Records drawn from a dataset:
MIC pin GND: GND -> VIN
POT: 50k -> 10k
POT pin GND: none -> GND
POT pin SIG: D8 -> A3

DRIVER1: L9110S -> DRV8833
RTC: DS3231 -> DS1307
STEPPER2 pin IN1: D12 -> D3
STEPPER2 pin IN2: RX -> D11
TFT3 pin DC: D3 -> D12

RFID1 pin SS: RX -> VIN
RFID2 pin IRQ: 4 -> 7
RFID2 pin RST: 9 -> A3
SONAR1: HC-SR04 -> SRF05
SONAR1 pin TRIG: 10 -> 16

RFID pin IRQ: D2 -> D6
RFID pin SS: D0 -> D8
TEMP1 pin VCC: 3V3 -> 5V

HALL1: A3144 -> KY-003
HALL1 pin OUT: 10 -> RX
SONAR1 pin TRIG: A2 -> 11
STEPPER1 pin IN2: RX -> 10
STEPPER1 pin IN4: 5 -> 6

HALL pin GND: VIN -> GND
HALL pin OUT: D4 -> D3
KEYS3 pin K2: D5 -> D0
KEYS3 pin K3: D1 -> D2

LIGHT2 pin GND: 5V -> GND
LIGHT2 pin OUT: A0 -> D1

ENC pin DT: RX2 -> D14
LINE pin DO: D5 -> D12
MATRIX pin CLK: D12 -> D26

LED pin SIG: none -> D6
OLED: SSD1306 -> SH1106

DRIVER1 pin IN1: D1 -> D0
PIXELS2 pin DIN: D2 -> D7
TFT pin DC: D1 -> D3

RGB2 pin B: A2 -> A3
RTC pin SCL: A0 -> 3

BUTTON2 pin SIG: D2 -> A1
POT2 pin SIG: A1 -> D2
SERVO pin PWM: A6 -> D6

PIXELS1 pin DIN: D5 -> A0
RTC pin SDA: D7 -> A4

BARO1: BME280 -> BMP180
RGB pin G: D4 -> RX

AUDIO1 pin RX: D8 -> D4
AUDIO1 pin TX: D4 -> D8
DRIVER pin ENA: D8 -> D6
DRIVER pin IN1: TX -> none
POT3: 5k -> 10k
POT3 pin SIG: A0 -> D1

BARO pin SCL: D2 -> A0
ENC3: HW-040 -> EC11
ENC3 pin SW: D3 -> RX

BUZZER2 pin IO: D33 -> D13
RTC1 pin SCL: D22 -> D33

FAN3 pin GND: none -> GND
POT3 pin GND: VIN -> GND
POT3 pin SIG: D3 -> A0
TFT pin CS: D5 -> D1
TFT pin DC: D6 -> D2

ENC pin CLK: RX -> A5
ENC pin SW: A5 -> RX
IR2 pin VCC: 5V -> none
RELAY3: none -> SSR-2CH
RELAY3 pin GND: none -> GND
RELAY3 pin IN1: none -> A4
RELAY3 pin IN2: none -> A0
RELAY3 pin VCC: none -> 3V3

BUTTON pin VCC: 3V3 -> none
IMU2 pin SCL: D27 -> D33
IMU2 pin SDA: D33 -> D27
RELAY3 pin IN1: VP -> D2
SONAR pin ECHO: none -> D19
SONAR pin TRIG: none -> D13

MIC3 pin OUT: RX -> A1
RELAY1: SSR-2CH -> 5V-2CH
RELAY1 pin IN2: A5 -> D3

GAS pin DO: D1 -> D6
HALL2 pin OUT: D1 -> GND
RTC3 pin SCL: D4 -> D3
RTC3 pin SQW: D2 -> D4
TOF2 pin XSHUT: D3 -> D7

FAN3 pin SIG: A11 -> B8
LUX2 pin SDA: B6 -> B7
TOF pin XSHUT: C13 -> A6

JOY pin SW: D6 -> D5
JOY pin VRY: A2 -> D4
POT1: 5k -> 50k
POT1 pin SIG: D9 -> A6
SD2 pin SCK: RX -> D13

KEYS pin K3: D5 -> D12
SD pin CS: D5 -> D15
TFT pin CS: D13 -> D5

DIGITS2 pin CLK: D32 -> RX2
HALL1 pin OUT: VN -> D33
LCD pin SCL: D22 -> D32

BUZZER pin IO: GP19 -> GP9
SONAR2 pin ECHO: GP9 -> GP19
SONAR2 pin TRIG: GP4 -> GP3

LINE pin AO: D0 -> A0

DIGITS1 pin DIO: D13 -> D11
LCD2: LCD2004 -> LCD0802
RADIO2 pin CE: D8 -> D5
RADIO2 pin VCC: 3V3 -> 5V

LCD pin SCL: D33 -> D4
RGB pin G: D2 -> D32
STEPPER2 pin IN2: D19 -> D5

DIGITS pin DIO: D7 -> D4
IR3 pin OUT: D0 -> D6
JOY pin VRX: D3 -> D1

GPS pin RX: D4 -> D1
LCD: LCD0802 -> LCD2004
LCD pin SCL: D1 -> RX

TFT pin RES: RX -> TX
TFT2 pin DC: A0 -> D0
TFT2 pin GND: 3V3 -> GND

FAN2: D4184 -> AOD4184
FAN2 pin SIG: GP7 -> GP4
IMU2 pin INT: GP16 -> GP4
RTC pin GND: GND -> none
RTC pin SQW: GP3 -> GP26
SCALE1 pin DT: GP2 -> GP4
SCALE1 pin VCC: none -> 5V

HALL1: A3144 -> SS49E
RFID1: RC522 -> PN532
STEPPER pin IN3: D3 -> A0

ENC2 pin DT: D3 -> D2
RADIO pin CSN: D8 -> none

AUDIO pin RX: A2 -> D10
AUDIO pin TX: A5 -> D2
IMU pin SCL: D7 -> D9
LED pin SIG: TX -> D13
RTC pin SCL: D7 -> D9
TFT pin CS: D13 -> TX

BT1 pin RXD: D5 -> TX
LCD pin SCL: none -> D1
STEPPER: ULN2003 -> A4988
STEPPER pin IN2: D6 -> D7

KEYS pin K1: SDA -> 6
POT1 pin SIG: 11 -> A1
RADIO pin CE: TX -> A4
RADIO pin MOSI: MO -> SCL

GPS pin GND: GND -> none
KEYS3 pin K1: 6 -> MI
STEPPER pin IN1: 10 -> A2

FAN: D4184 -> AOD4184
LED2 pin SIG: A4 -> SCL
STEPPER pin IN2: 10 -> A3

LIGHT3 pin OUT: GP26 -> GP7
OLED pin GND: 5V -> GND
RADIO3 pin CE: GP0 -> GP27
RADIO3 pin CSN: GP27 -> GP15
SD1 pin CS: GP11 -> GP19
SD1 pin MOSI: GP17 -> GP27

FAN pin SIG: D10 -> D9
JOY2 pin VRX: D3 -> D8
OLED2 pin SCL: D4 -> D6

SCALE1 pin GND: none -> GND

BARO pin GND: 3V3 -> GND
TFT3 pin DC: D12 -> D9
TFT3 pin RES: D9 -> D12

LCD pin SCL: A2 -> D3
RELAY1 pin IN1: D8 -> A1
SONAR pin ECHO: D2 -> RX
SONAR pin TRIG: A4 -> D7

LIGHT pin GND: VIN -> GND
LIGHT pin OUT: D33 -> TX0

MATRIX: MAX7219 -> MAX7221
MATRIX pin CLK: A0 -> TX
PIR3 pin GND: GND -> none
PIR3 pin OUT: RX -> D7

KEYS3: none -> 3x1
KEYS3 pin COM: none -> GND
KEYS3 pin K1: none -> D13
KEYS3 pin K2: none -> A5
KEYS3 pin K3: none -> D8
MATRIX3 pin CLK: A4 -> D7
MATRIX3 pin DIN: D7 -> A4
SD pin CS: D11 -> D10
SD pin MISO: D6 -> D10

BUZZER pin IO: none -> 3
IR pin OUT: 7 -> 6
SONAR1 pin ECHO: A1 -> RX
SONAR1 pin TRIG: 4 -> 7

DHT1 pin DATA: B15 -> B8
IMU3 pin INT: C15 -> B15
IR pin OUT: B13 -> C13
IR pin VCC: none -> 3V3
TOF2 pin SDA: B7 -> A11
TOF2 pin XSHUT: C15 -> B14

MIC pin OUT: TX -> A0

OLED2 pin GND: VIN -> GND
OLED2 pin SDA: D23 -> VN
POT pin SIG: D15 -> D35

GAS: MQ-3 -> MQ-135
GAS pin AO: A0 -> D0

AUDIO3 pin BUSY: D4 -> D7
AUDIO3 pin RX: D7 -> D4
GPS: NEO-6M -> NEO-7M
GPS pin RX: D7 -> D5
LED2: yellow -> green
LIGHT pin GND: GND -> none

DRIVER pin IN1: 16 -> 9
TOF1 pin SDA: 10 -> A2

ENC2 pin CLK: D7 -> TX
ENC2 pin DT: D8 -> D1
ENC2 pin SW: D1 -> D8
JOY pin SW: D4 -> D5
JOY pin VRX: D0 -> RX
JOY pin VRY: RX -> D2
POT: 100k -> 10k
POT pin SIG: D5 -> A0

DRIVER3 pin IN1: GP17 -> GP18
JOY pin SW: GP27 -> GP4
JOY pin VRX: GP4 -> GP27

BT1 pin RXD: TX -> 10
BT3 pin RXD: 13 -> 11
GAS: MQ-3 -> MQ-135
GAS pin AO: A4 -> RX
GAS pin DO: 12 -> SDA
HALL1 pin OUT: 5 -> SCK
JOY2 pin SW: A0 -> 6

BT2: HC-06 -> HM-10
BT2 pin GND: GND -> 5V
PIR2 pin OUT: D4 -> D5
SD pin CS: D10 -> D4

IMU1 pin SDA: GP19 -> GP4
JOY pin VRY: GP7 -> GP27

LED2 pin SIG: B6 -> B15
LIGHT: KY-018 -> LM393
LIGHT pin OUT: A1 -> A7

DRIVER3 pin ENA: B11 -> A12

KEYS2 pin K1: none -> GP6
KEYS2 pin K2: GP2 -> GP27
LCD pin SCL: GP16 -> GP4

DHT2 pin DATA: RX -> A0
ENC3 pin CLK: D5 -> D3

EXERCISE GOAL ::
Reprint exactly the lines above that start at the one with "LED pin SIG: none -> D6" and end at the one with "RADIO2 pin VCC: 3V3 -> 5V", keeping both and adding none.

EXERCISE OUTPUT ::
LED pin SIG: none -> D6
OLED: SSD1306 -> SH1106

DRIVER1 pin IN1: D1 -> D0
PIXELS2 pin DIN: D2 -> D7
TFT pin DC: D1 -> D3

RGB2 pin B: A2 -> A3
RTC pin SCL: A0 -> 3

BUTTON2 pin SIG: D2 -> A1
POT2 pin SIG: A1 -> D2
SERVO pin PWM: A6 -> D6

PIXELS1 pin DIN: D5 -> A0
RTC pin SDA: D7 -> A4

BARO1: BME280 -> BMP180
RGB pin G: D4 -> RX

AUDIO1 pin RX: D8 -> D4
AUDIO1 pin TX: D4 -> D8
DRIVER pin ENA: D8 -> D6
DRIVER pin IN1: TX -> none
POT3: 5k -> 10k
POT3 pin SIG: A0 -> D1

BARO pin SCL: D2 -> A0
ENC3: HW-040 -> EC11
ENC3 pin SW: D3 -> RX

BUZZER2 pin IO: D33 -> D13
RTC1 pin SCL: D22 -> D33

FAN3 pin GND: none -> GND
POT3 pin GND: VIN -> GND
POT3 pin SIG: D3 -> A0
TFT pin CS: D5 -> D1
TFT pin DC: D6 -> D2

ENC pin CLK: RX -> A5
ENC pin SW: A5 -> RX
IR2 pin VCC: 5V -> none
RELAY3: none -> SSR-2CH
RELAY3 pin GND: none -> GND
RELAY3 pin IN1: none -> A4
RELAY3 pin IN2: none -> A0
RELAY3 pin VCC: none -> 3V3

BUTTON pin VCC: 3V3 -> none
IMU2 pin SCL: D27 -> D33
IMU2 pin SDA: D33 -> D27
RELAY3 pin IN1: VP -> D2
SONAR pin ECHO: none -> D19
SONAR pin TRIG: none -> D13

MIC3 pin OUT: RX -> A1
RELAY1: SSR-2CH -> 5V-2CH
RELAY1 pin IN2: A5 -> D3

GAS pin DO: D1 -> D6
HALL2 pin OUT: D1 -> GND
RTC3 pin SCL: D4 -> D3
RTC3 pin SQW: D2 -> D4
TOF2 pin XSHUT: D3 -> D7

FAN3 pin SIG: A11 -> B8
LUX2 pin SDA: B6 -> B7
TOF pin XSHUT: C13 -> A6

JOY pin SW: D6 -> D5
JOY pin VRY: A2 -> D4
POT1: 5k -> 50k
POT1 pin SIG: D9 -> A6
SD2 pin SCK: RX -> D13

KEYS pin K3: D5 -> D12
SD pin CS: D5 -> D15
TFT pin CS: D13 -> D5

DIGITS2 pin CLK: D32 -> RX2
HALL1 pin OUT: VN -> D33
LCD pin SCL: D22 -> D32

BUZZER pin IO: GP19 -> GP9
SONAR2 pin ECHO: GP9 -> GP19
SONAR2 pin TRIG: GP4 -> GP3

LINE pin AO: D0 -> A0

DIGITS1 pin DIO: D13 -> D11
LCD2: LCD2004 -> LCD0802
RADIO2 pin CE: D8 -> D5
RADIO2 pin VCC: 3V3 -> 5V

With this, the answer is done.